### WHAT YOU ARE ASKED TO DO
All of the data below should be set down again verbatim, without any images.

- - -

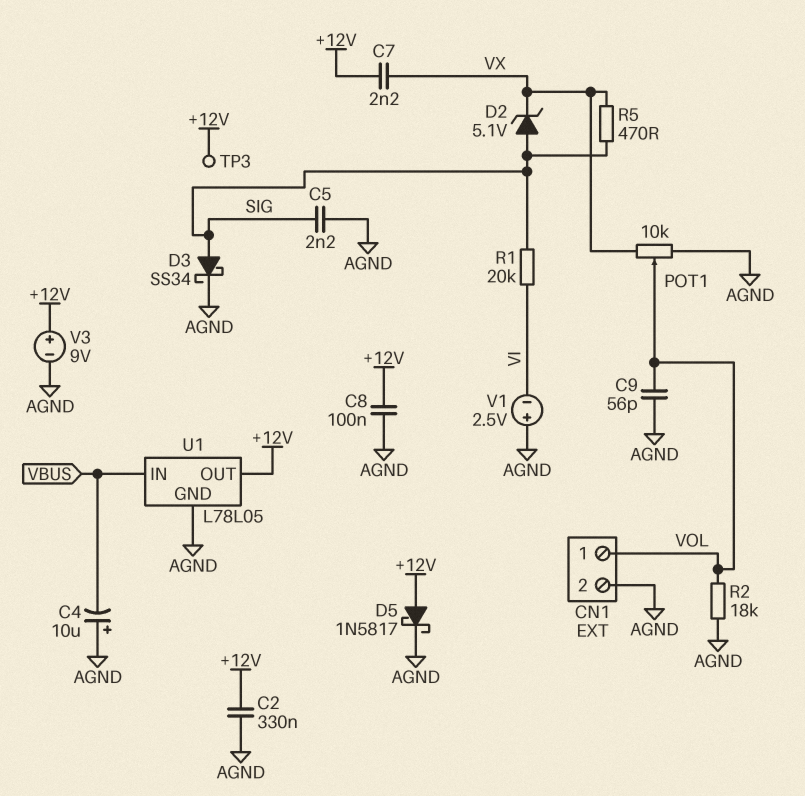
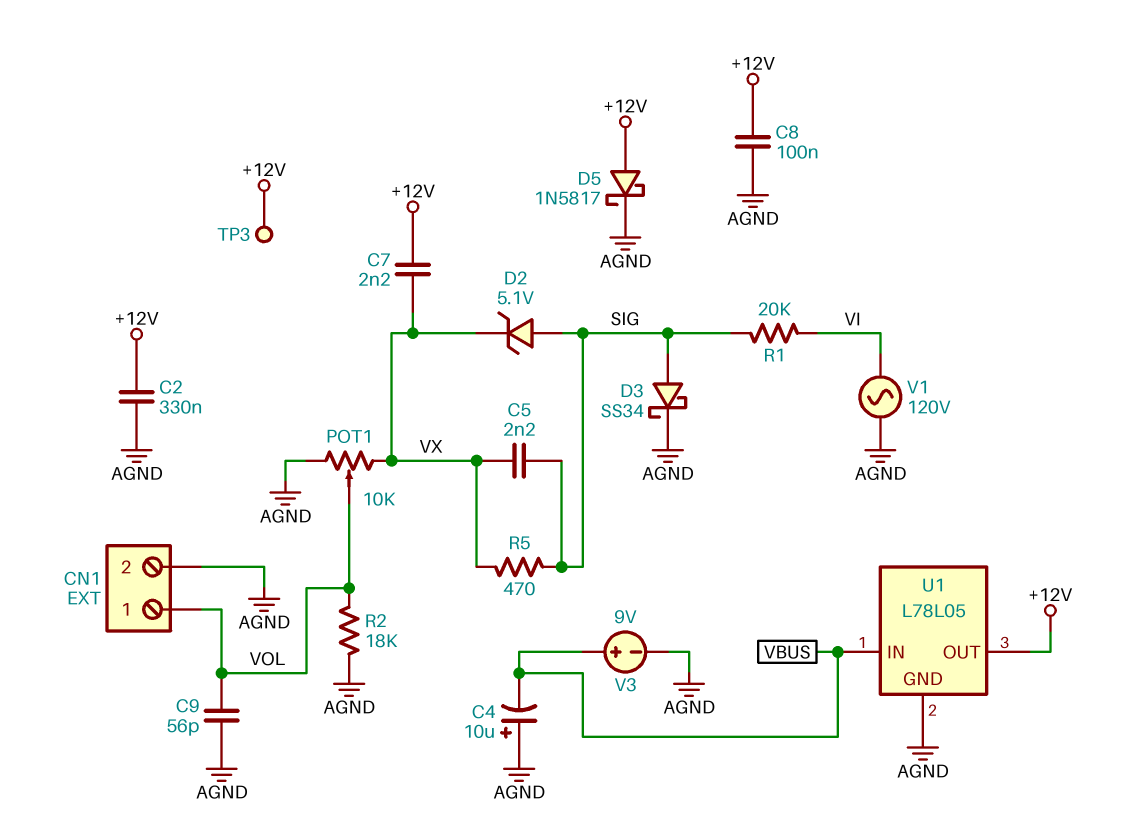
C5: 2.2nF (AGND, SIG) -> 2.2nF (SIG, VX)
V1: 2.5V (plus AGND, minus VI) -> AC 120V (AGND, VI)
V3: 9V (plus +12V, minus AGND) -> 9V (plus VBUS, minus AGND)

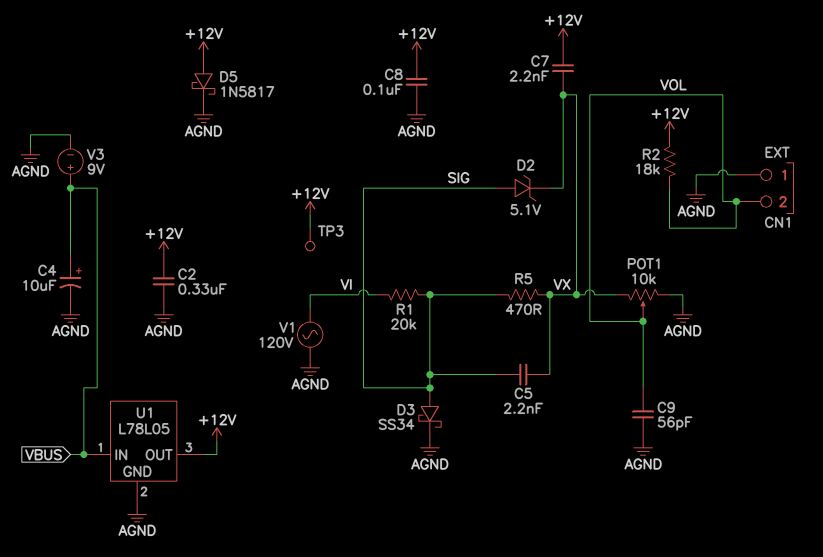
C4: 10uF (plus AGND, minus VBUS) -> 10uF (plus VBUS, minus AGND)
CN1 pin 1: VOL -> AGND
CN1 pin 2: AGND -> VOL
R2: 18k (AGND, VOL) -> 18k (+12V, VOL)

- - -

### OUTPUT OF THE EXERCISE
C5: 2.2nF (AGND, SIG) -> 2.2nF (SIG, VX)
V1: 2.5V (plus AGND, minus VI) -> AC 120V (AGND, VI)
V3: 9V (plus +12V, minus AGND) -> 9V (plus VBUS, minus AGND)

C4: 10uF (plus AGND, minus VBUS) -> 10uF (plus VBUS, minus AGND)
CN1 pin 1: VOL -> AGND
CN1 pin 2: AGND -> VOL
R2: 18k (AGND, VOL) -> 18k (+12V, VOL)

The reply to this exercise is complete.